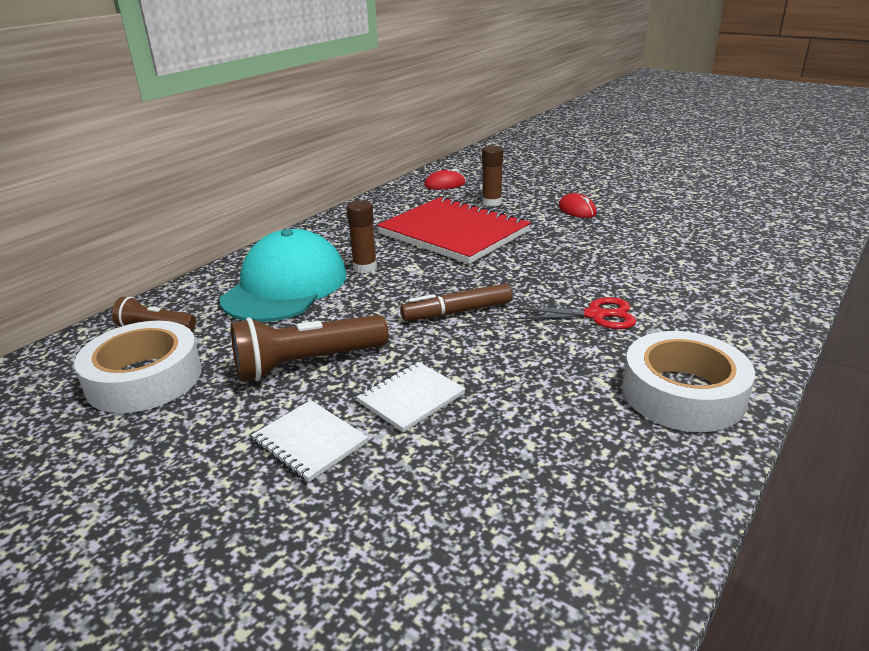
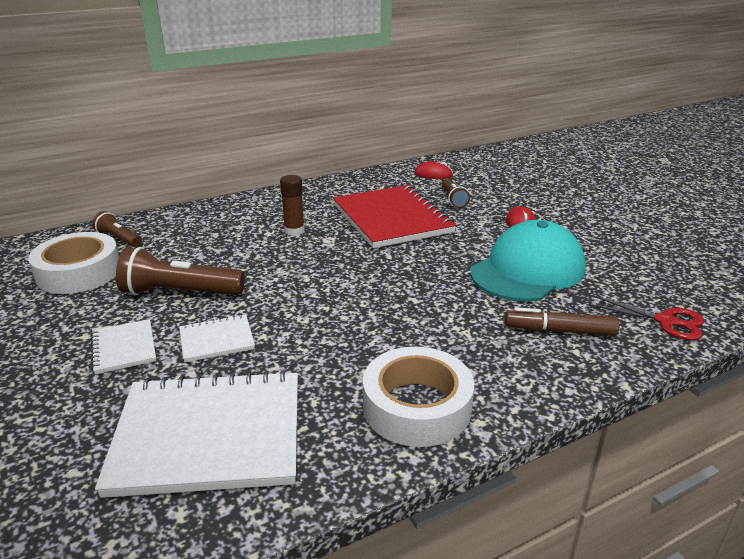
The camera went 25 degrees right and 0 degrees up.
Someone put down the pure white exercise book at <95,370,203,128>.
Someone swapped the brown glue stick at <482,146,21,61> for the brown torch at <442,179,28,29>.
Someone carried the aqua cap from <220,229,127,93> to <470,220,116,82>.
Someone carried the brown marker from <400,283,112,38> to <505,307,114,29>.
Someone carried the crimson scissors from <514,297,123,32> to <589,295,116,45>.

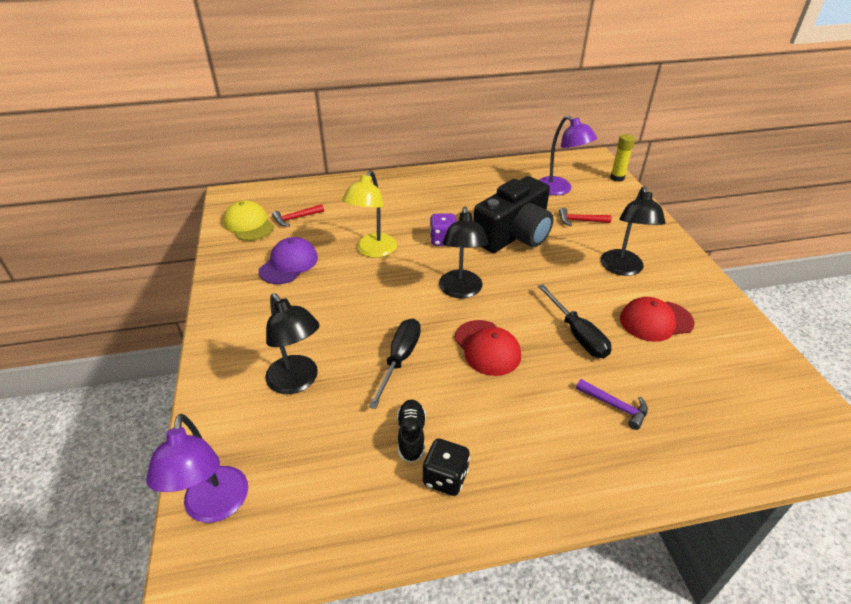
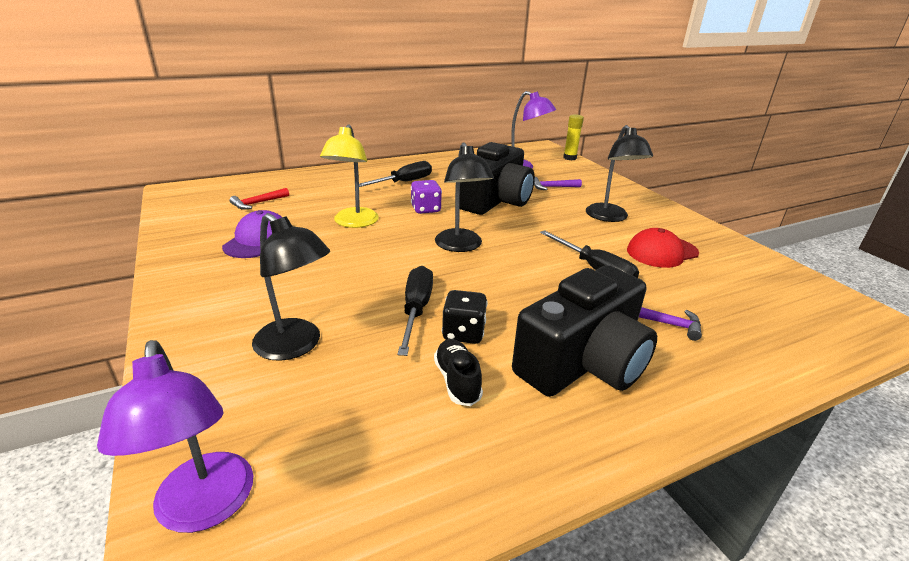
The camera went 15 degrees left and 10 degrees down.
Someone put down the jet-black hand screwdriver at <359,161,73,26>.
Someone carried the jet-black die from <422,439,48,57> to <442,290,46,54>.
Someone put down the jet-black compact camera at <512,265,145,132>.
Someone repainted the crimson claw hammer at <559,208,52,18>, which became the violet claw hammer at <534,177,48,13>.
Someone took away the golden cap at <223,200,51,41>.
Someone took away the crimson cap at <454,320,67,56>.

...

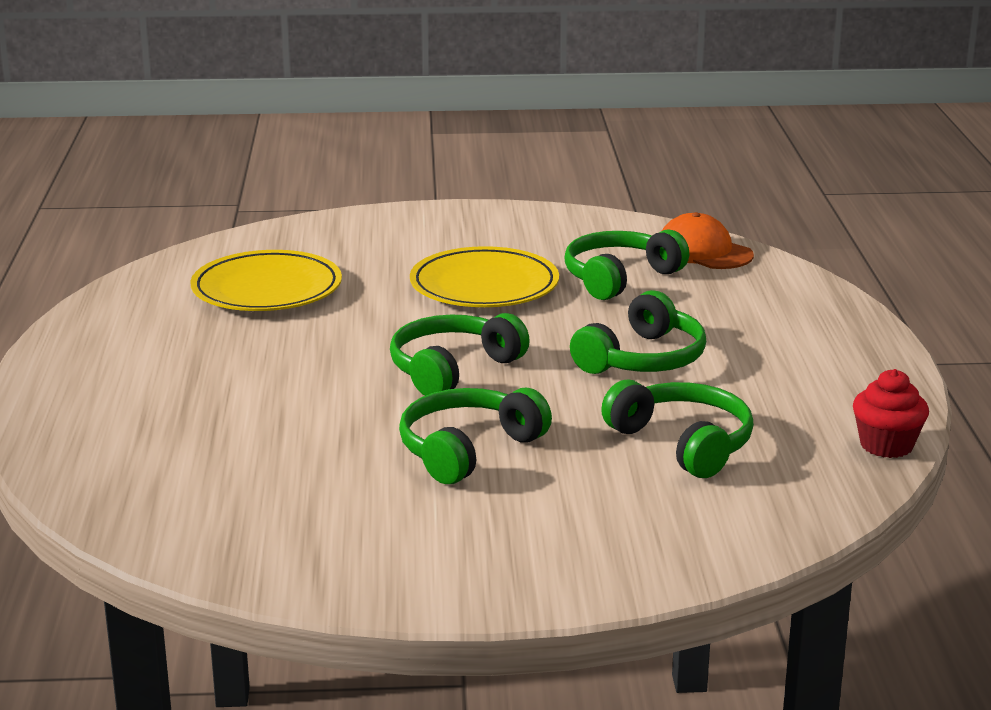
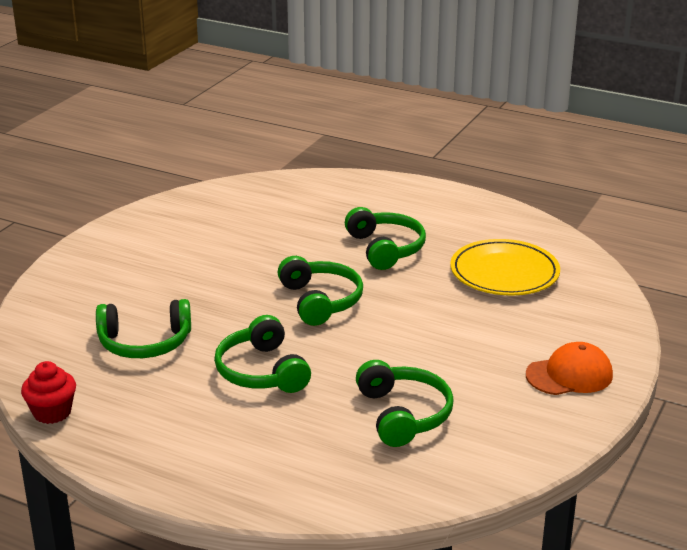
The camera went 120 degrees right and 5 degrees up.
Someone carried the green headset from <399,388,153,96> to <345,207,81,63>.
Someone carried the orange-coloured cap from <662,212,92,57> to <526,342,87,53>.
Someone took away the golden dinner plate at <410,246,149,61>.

THE PROBLEM: Which lines of the records above hold the word "from"? Copy each of them.

EXPECTED ANSWER:
Someone carried the aqua cap from <220,229,127,93> to <470,220,116,82>.
Someone carried the brown marker from <400,283,112,38> to <505,307,114,29>.
Someone carried the crimson scissors from <514,297,123,32> to <589,295,116,45>.
Someone carried the jet-black die from <422,439,48,57> to <442,290,46,54>.
Someone carried the green headset from <399,388,153,96> to <345,207,81,63>.
Someone carried the orange-coloured cap from <662,212,92,57> to <526,342,87,53>.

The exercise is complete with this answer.